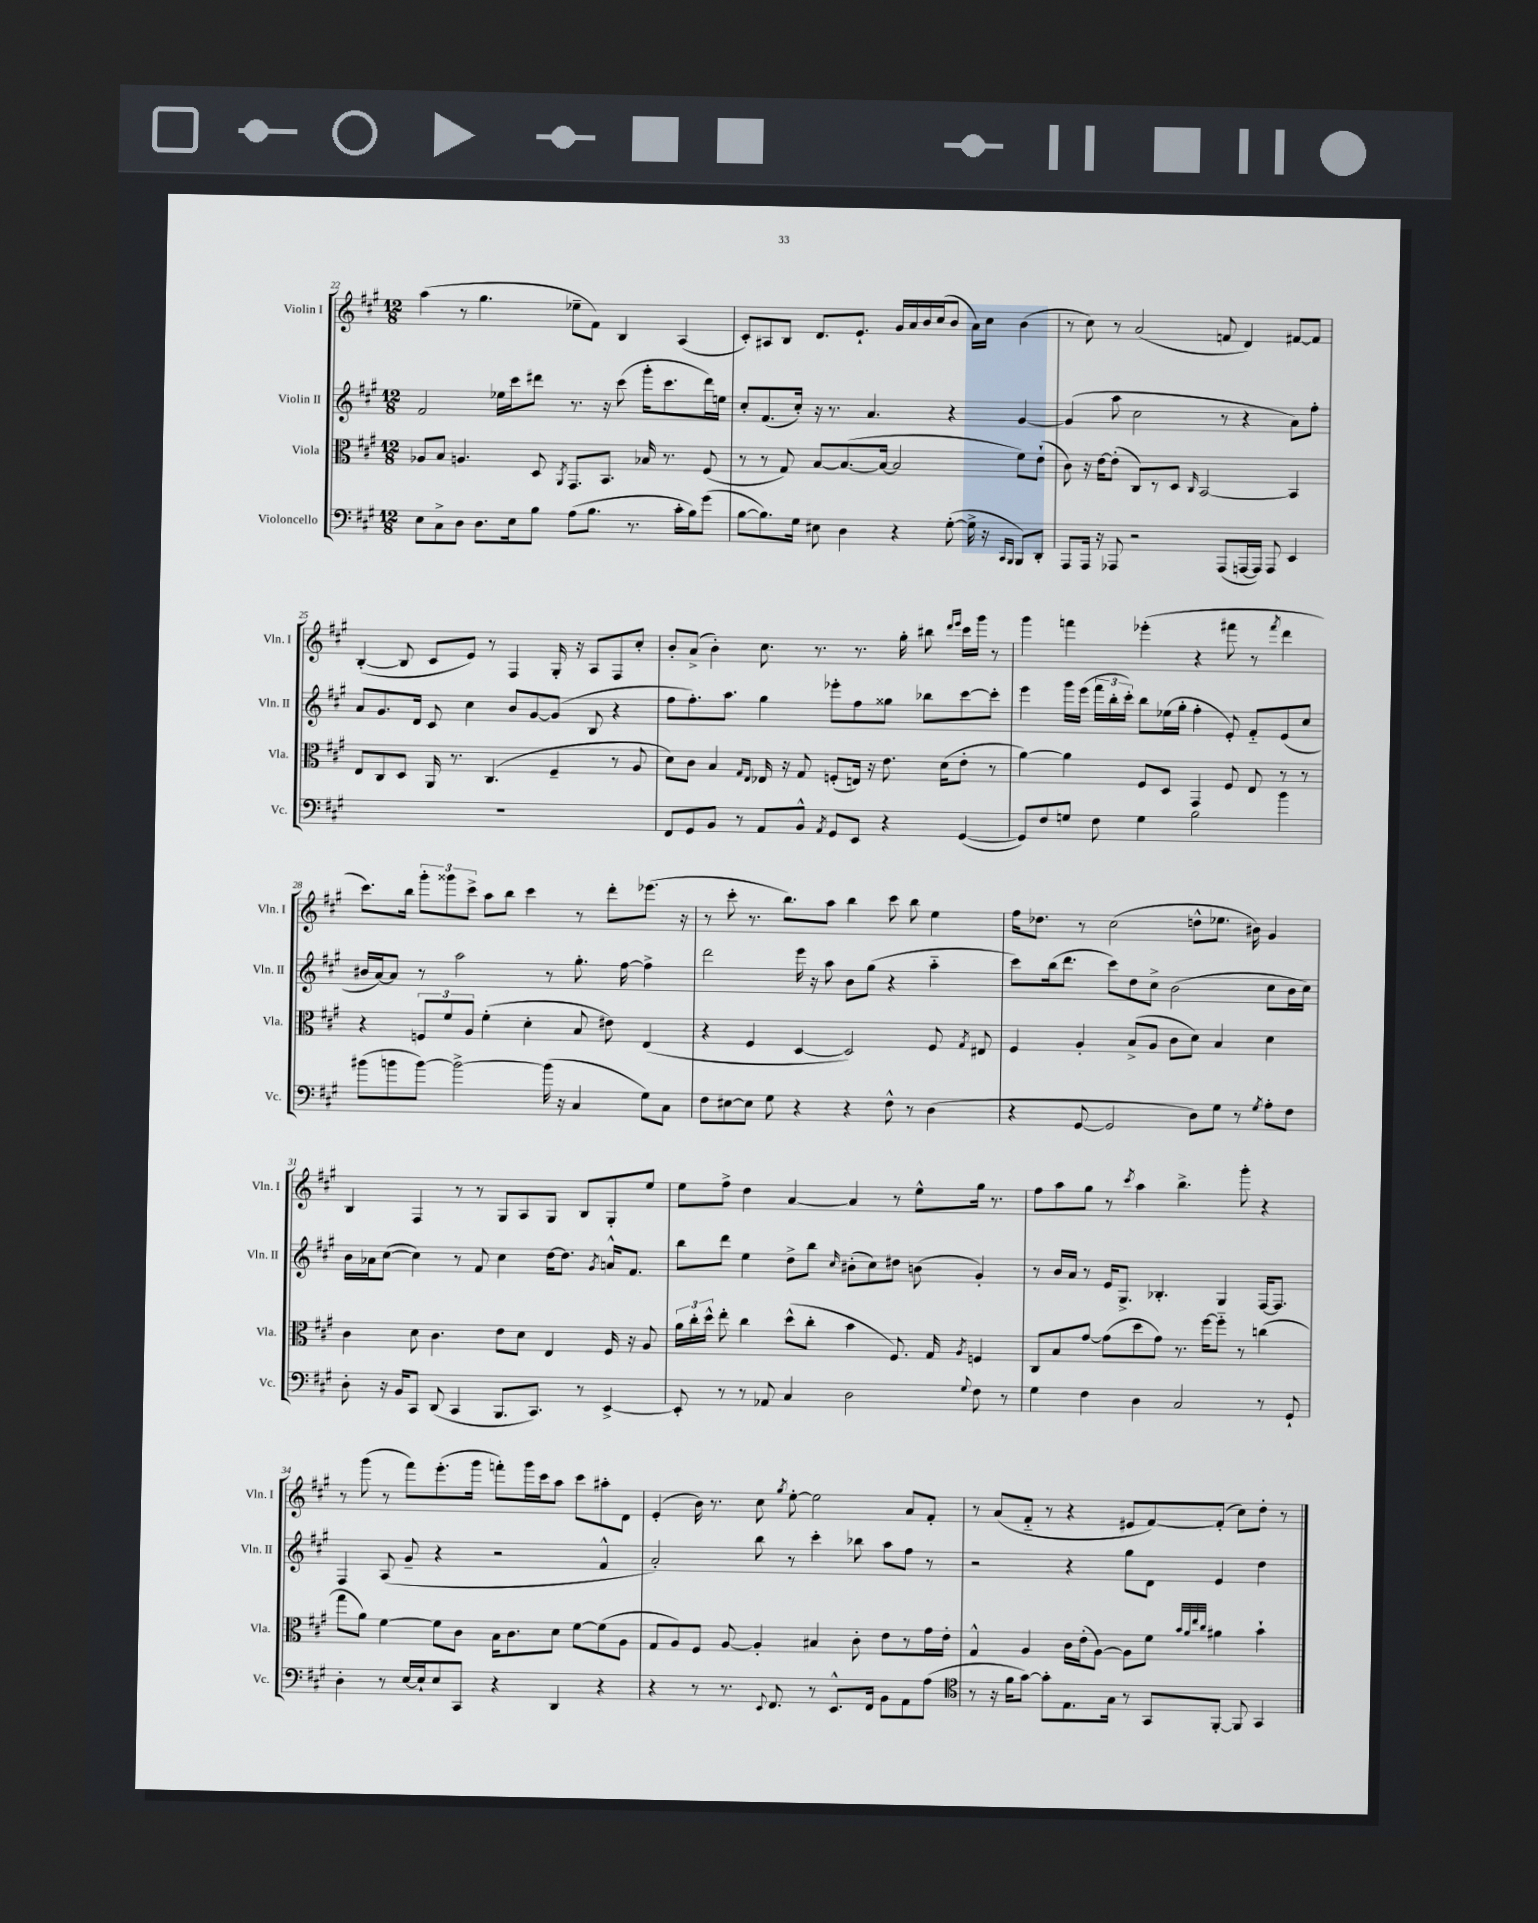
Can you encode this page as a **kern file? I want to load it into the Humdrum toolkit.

**kern	**kern	**kern	**kern
*staff4	*staff3	*staff2	*staff1
*clefF4	*clefC3	*clefG2	*clefG2
*k[f#c#g#]	*k[f#c#g#]	*k[f#c#g#]	*k[f#c#g#]
*M12/8	*M12/8	*M12/8	*M12/8
8E\L	8A-/L	2f#/	(4aa\
8C#^\	8B/J	.	.
8D\J	4.A/	.	8r
8.D\L	.	.	4.gg#\
.	.	16ee-\LL	.
16E\k	.	16ccc#\J	.
8B\J	8D/	8ddd#\J	.
.	8qAA/	.	.
(8A\L	8.GG#/L	8.r	8ee-~\L
8.B\J	.	.	8f#\J)
.	8.BB/J	16r	.
.	.	(8ccc#\	4B/
8.r	.	.	.
.	16B-/	16ggg#'\LK	.
.	8.r	8.ccc#\	.
16c#'\LL	.	.	(4A/
16B\J)	.	.	.
(8g#\J	(8F#/	16ddd#\L)	.
.	.	16ee\JJ	.
=	=	=	=
[8B\L	8r	8cc#'/L	8c#'/L)
8.B\])	8r	(8.f#/	8A#/
.	8G#/)	.	8B/J
16G#\Jk	.	16cc#'/Jk)	.
8E#\	[8B/L	16r	8.d/L
.	.	8.r	.
4D\	(8.B/_	.	.
.	.	.	8.e`/J
.	.	4.a/	.
.	16B/_Jk	.	.
4r	2B/]	.	16g#/LL
.	.	.	16a/
.	.	.	16b/
.	.	.	(16cc#/J
([8G#'\	.	4r	8b/J
16G#^\]	.	.	16a\LL)
16r	.	.	16cc#\JJ
16qqCC#/LL	.	.	.
16qqBBB/JJ	.	.	.
8BBB/L)	8f#\L)	[4g#/	(4b\
8DD'/J	(8e`\J	.	.
=	=	=	=
8AAA/L	8c#\)	(4g#/]	8r
16AAA/Jk	16r	.	8cc#\)
16r	[16e\LK	.	.
8AAA-/	(8e'\]J	8aa\	8r
2r	8C#/L)	2cc#\	(2a/
.	8r	.	.
.	8D/J	.	.
.	16qqC#/	.	.
.	[2BB/	.	.
(8AAA-/L	.	8r	8f/
[16AAA/L	.	4r	4d/)
16AAA/]JJ)	.	.	.
8AAA/	.	.	.
4EE/	4BB/]	8a\L)	[8f#/L
.	.	8ff#'\J	8f#/]J
=	=	=	=
1.r	8E/L	8a/L	([4B'/
.	8C#/	8.g#/	.
.	8D/J	.	8B/]
.	.	16d/Jk	.
.	16AA/	8c#/	8c#/L
.	8.r	.	.
.	.	4cc#\	8e/J)
.	(4.C#/	.	8r
.	.	8b/L	4F#/
.	.	[8g#/	.
.	4F#~/	(8g#/]J	16G#'/
.	.	.	16r
.	.	8B/	8A/L
.	8r	4r	8F#/
.	8A/	.	8cc#'/J
=	=	=	=
8FF#/L	8d\L)	8ff#\L	8b'/L
8GG#/	8c#\J	8.ff#'\)	(8a^/J
8BB/J	4B/	.	4b'\)
.	.	8.aa\J	.
8r	.	.	.
.	16qqG#/LL	.	.
.	16qqE/JJ	.	.
8AA/L	16E-/	4gg#\	8.cc#\
.	16r	.	.
8BB^^/J	8G#/	.	.
.	.	.	8.r
8qAA/	.	.	.
8GG#/L	(8F'/L	8eee-'\L	.
8EE/J	16E/Jk)	8ff#\	8.r
.	16r	.	.
4r	8.e\	8gg##\J	.
.	.	.	16gg#'\
.	.	8bb-\L	8bb#\
.	(16d\LK	.	.
.	.	.	16qqddd/LL
.	.	.	16qqeee/JJ
([4GG#/	8e'\J	[8ccc#\	16ccc#\LL
.	.	.	16ggg#\JJ
.	8r	8ccc#'\]J	8r
=	=	=	=
8GG#/]L)	[4a\)	4eee\	4ggg#\
8F#/	.	.	.
8G/J	4a\]	16ggg#\LL	4fff\
.	.	(16eee\JJ	.
8F#\	.	24fff#\LL	.
.	.	24bb'\	.
.	.	24ccc#'\JJ)	.
4G\	8F#/L	8bb\L	(4eee-'\
.	8D/J	(16ee-\L	.
.	.	16gg#'\JJ	.
2B\	4GG#/	4ff#'\	4r
.	8F#/	8e'/)	8fff#\
.	8E/	8f#'~/L	8r
.	.	.	8qfff#/
4b\	8r	(8e/	4ddd\
.	8r	8cc#/J	.
=	=	=	=
(8b#\L	4r	16b#/LL	8.ccc#\L)
.	.	[16a/J)	.
8b\	.	8a/]J	.
.	.	.	16bb\Jk
[8b\J)	12F/L	8r	12ggg#'\L
.	12f#/	.	12ggg##\
2b^\_	.	2aa\	.
.	12A/J	.	12ccc#^\J
.	(4f#'\	.	8aa\L
.	.	.	8bb\J
.	4d'\	.	4ccc#\
(16b\]	.	8r	.
16r	.	.	.
4C#/	8B/	8.gg#'\	8r
.	8e#\)	.	8ddd'\L
.	.	[16ff#\	.
8G#\L)	(4E/	4ff#^\]	(8.eee-\J
8C#\J	.	.	.
.	.	.	16r
=	=	=	=
8F#\L	4r	2ddd\	8r
[8E#\	.	.	8ccc#'\
8E#\]J	4F#/	.	8.r
8G#\	.	.	.
.	.	.	8.bb\L)
4r	[4D/	16eee\	.
.	.	16r	.
.	.	8aa\	8aa\J
4r	2D/])	8b\L	4bb\
.	.	(8gg#\J	.
8F#^^\	.	4r	8ccc#\
8r	.	.	8bb\
(4D\	8F#/	4aa'~\	4ee\
.	8qG#/	.	.
.	8E#/	.	.
=	=	=	=
4r	4F#/	8ccc#\L)	16ff#\LK
.	.	.	8.dd-\J
.	.	(16bb\k	.
.	.	8.ddd\J	.
[8GG#/	4A'/	.	8r
2GG#/]	.	8ccc#\L)	(2cc#\
.	(8B^/L	8dd\	.
.	8A/J	8cc#^\J	.
.	8c#\L	(2b\	.
8D\L)	8d\J)	.	8dd^^\L
8G#\J	4B/	.	8.ee-\J
8r	.	.	.
.	.	.	16b#\)
8qG#/	.	.	.
8A'\L	4d\	8cc#\L	4g#/
8F#\J	.	16b\L	.
.	.	16cc#\JJ)	.
=	=	=	=
8D'\	4c#\	16b\LL	4B/
.	.	16a-\J	.
16r	.	([8cc#\J	.
16BB/LK	.	.	.
8CC#/J	8d\	4cc#\])	4F#/
(8DD/	4.c#\	.	.
4CC#/	.	8r	8r
.	.	8f#/	8r
8.BBB/L	8e\L	4cc#\	8G#/L
.	8d\J	.	8A/
8.CC#/J)	.	.	.
.	4E/	[16dd\LK	8G#/J
.	.	8.dd\]J	.
8r	.	.	8B/L
.	.	8qg#/	.
[4EE^/	16F#/	16a^^/LK	8G#'/
.	16r	8.f#/J	.
.	8A/	.	8ee/J
=	=	=	=
8EE'/]	24a\LL	8bb\L	8ee\L
.	24cc#'\	.	.
.	24dd^^\JJ	.	.
8r	8ee'\	8ddd\J	8ff#^\J
8r	4cc#\	4ee\	4dd\
8AA-/	.	.	.
4C#/	(8dd^^\L	8dd^\L	[4a/
.	8cc#'\J	8bb\J	.
.	.	16qqcc#/	.
2D\	4b\	(8b#'\L	4a/]
.	.	8cc#\)	.
.	8.F#/)	8dd#\J	8r
.	.	(8b\	8ee^^\L
.	16G#/	.	.
8qqG#/	8qA/	.	.
8F#\	4F/	4g#'/)	16gg#\Jk
.	.	.	8.r
8r	.	.	.
=	=	=	=
4G#\	8C#/L	8r	8ff#\L
.	8B/	16b/LL	8aa\
.	.	16a/JJ	.
4F#\	[8g#/J	8r	8gg#\J
.	(8g#\]L	16e/LK	8r
.	.	8.G#^/J	.
.	.	.	8qccc#/
4D\	8dd\	.	4aa\
.	8g#\J)	4.B-'/	.
2C#/	8.r	.	4.bb^\
.	[16ff#\LK	.	.
.	8ff#'~\]J	4G#/	.
.	8r	.	8ggg#'\
8r	(4cc\	[16F#/LK	4r
.	.	8.F#/]J	.
8GG#`/	.	.	.
=	=	=	=
4D'\	8gg#\L	4F#/	8r
.	8a\J)	.	(8ggg#\
8r	[4f#\	(8A/	8r
[16E/LL	.	8g#~/	8fff#\L)
16E`/]J	.	.	.
8E/	8f#\]L	4r	(8.eee'\
8CC#/J	8c#\J	.	.
.	.	.	16ggg#\Jk
4r	16B\LK	2r	8fff'\L)
.	8.c#\	.	.
.	.	.	16ggg#\L
.	.	.	16ccc#\J
4DD/	8d\J	.	8aa\J
.	[8f#\L	.	8ccc#\L
4r	(8f#\]	4f#^^/	8aa#'\
.	8A\J	.	8d\J
=	=	=	=
4r	8G#/L	2a'/)	(4e'/
.	8A/)	.	.
8r	8F#/J	.	16b\)
.	.	.	8.r
8.r	[8A/	.	.
.	4A'/]	8bb\	8cc#\
8qqEE/	.	.	.
8.FF#/	.	.	.
.	.	.	8qgg#/
.	.	8r	[8ee'\
8r	4B#/	4ccc#'\	2ee\]
8.EE^^/L	.	.	.
.	8c#'\	8bb-\	.
16FF#/Jk	.	.	.
8BB\L	8e\L	8aa\L	.
8AA\	8r	8ff#\J	8a/L
(8A\J	16g#\L	8r	8f#'/J
.	16e'\JJ	.	.
=	=	=	=
*clefC4	*	*	*
8r	4G#^^/	2r	8r
16r	.	.	(8a/L
16f#\LK	.	.	.
[8g#\J)	4A/	.	8f#'~/J
8g#'\]L	.	.	8r
8.E\	16c#\LL	4r	4r
.	(16e'\J	.	.
.	[8A\J)	.	.
16G#\Jk	.	.	.
8r	8A\]L	8gg#\L	8e#/L
8GG#/L	8f#\J	8d\J	[8f#/)
.	32qqb/LLL	.	.
.	32qqa/	.	.
.	32qqee/	.	.
.	32qqcc#/JJJ	.	.
[8FF#'/J	4a#\	4e/	(8f#'/]J
8FF#/]	.	.	8cc#\L)
4GG#/	4b`\	4dd\	8dd'\J
.	.	.	8r
==	==	==	==
*-	*-	*-	*-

***

Exercise instructions
How many of the lines above contain the string "kern"? Reply with the number alone.

The completed task
2